WORK INSTRUCTIONS -> The word "minus" marks the lines to find; copy every such line from the data below.

DATA PROVIDED ->

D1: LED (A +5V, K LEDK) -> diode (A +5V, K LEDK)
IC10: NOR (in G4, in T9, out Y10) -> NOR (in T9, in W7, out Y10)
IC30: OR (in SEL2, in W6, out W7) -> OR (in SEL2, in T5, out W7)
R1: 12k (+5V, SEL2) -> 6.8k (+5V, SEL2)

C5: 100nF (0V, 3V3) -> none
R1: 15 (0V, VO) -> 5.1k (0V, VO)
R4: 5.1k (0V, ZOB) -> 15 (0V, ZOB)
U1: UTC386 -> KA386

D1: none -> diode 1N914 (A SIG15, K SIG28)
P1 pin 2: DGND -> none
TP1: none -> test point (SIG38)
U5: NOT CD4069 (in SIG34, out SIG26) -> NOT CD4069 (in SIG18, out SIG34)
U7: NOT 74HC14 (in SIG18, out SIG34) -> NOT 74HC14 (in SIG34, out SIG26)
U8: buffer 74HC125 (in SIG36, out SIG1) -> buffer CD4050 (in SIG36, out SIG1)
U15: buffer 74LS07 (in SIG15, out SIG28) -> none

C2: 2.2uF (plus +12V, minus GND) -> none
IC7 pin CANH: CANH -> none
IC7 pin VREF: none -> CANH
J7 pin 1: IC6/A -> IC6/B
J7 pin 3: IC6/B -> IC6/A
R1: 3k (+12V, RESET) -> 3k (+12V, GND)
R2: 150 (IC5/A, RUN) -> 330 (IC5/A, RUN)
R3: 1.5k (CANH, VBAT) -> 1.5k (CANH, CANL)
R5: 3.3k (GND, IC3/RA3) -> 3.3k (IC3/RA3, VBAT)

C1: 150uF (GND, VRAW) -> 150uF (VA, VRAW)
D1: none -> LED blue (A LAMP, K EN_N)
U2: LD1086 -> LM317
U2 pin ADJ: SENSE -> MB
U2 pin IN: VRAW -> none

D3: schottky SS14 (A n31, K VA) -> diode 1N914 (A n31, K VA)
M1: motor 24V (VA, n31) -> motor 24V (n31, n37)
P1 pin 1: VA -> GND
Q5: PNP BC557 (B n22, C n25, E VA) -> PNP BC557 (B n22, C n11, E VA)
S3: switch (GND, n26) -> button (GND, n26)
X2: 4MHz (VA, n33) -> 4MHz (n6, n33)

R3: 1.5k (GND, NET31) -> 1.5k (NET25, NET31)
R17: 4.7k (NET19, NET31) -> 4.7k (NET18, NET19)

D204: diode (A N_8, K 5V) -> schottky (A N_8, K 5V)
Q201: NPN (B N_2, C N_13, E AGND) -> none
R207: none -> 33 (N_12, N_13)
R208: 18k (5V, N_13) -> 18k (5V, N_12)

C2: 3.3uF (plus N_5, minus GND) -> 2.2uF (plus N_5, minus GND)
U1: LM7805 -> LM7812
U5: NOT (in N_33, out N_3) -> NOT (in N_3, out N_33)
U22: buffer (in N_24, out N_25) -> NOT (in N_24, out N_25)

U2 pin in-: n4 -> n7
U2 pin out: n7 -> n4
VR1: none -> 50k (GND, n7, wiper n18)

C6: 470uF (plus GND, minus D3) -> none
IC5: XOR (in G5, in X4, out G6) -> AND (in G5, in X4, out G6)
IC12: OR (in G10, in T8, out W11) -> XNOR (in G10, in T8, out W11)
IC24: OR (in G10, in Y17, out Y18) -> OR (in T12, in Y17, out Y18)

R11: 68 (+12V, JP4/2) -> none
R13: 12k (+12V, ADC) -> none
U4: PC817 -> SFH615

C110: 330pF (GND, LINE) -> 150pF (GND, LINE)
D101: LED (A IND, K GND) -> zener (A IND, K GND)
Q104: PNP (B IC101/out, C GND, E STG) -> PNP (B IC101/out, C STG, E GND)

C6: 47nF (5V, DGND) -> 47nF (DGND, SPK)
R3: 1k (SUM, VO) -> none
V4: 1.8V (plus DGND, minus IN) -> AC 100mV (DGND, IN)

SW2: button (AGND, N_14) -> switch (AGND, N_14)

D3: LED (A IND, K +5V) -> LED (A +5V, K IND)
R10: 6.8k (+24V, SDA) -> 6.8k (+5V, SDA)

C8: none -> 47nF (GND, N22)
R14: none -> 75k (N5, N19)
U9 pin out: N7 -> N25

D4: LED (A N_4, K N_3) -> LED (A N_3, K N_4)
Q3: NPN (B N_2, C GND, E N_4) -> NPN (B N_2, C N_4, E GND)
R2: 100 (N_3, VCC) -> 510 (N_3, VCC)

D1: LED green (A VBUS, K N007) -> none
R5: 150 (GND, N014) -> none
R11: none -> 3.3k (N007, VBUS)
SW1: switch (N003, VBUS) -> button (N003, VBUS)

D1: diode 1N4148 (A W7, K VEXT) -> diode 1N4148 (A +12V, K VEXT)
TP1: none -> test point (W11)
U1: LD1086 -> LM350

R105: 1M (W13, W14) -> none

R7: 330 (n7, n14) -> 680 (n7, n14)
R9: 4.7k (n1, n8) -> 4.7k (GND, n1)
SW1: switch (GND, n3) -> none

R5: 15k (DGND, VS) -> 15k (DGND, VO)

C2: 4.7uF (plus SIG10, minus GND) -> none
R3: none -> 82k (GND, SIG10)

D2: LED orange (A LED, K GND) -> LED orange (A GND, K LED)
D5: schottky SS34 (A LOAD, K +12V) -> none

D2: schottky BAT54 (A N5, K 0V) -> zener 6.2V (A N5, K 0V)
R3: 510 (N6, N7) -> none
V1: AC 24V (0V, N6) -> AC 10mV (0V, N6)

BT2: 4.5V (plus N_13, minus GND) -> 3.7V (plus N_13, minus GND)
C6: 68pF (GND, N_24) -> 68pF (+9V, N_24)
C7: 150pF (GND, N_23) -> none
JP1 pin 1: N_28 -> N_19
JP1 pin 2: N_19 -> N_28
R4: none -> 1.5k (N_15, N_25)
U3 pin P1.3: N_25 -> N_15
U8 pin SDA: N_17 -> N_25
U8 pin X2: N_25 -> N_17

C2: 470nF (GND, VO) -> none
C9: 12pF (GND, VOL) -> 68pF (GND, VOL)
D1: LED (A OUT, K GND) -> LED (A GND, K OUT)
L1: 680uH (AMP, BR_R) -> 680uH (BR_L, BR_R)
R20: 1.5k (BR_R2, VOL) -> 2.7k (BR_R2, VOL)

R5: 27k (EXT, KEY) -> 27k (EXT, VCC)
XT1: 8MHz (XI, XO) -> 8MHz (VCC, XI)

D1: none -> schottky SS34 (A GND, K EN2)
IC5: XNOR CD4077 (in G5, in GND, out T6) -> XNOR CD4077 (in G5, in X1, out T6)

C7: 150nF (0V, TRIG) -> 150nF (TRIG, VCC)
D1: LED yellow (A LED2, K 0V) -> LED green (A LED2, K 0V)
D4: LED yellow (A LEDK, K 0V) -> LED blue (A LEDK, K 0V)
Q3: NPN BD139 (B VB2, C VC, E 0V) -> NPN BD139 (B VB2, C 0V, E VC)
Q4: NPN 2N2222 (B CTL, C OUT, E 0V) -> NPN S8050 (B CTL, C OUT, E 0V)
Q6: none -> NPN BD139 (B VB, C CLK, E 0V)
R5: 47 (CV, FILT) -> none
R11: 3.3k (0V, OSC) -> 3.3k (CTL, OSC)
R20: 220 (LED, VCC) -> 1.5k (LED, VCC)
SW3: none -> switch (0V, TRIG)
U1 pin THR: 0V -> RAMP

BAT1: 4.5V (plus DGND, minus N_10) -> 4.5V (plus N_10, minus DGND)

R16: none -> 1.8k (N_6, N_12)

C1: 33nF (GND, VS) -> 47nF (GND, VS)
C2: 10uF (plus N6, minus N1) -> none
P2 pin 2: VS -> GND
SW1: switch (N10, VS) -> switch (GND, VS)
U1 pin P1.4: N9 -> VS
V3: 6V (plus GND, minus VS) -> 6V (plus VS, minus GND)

SOLUTION ->
C2: 2.2uF (plus +12V, minus GND) -> none
C2: 3.3uF (plus N_5, minus GND) -> 2.2uF (plus N_5, minus GND)
C6: 470uF (plus GND, minus D3) -> none
V4: 1.8V (plus DGND, minus IN) -> AC 100mV (DGND, IN)
C2: 4.7uF (plus SIG10, minus GND) -> none
BT2: 4.5V (plus N_13, minus GND) -> 3.7V (plus N_13, minus GND)
BAT1: 4.5V (plus DGND, minus N_10) -> 4.5V (plus N_10, minus DGND)
C2: 10uF (plus N6, minus N1) -> none
V3: 6V (plus GND, minus VS) -> 6V (plus VS, minus GND)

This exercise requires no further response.